- The task: Go through the material below, tally each line containing "none", and write the tally alone.

- Source material:
= = = = = = =

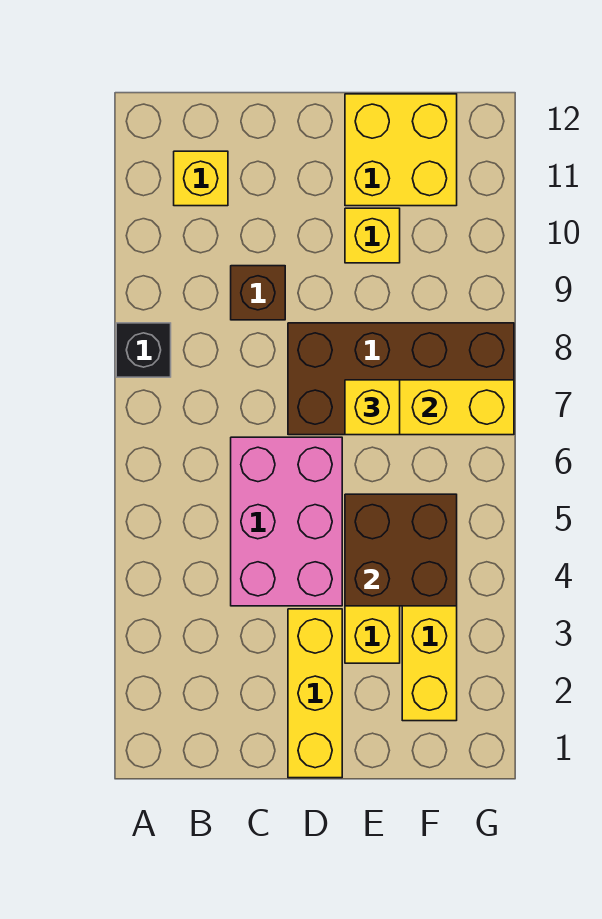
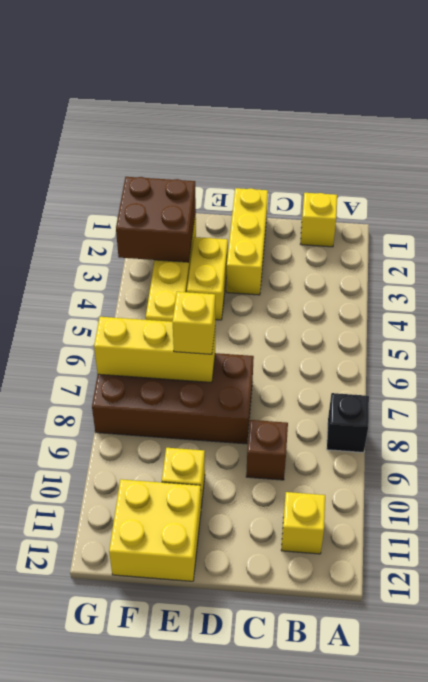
none -> yellow brick B1 level 1
pink brick C4:D6 level 1 -> none
brown brick E4:F5 level 2 -> brown brick F2:G3 level 2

= = = = = = =

- Task response: 2